Activity:
Write out, word for word, the line that contains "(206, 259) = (303, 63): white" and each line after it down to the last line of the data below. Include nothing more.

*** Data ***

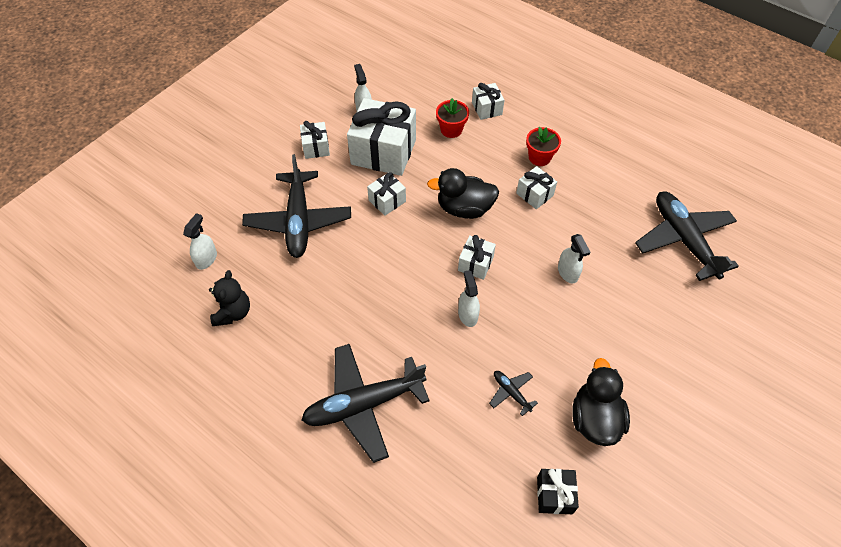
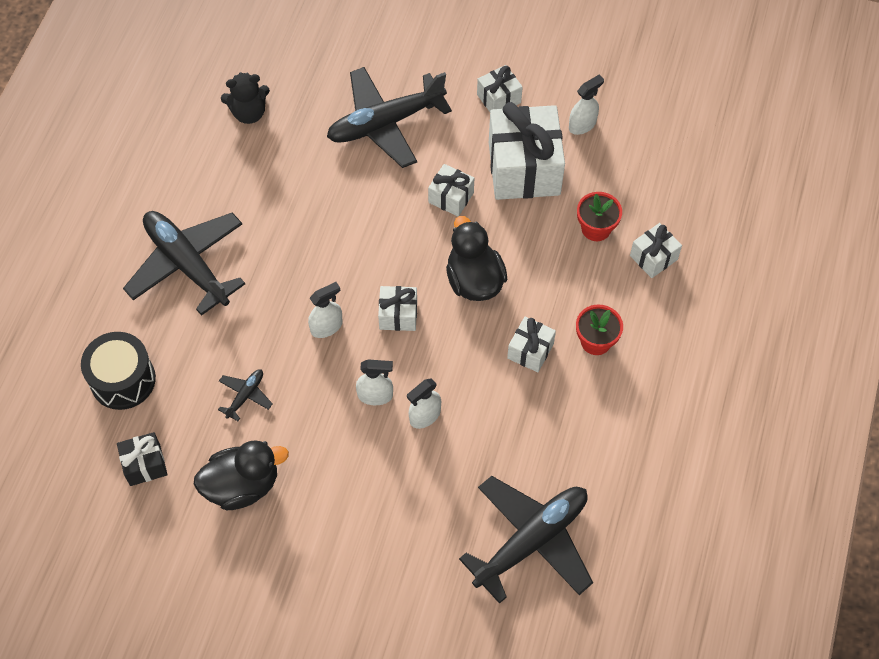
camera: 70 degrees right, 5 degrees up
(206, 259) = (303, 63): white spray bottle -> white spray bottle (375, 395)
(462, 492) = (123, 380): none -> black drum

*** End of Data ***

Result:
(206, 259) = (303, 63): white spray bottle -> white spray bottle (375, 395)
(462, 492) = (123, 380): none -> black drum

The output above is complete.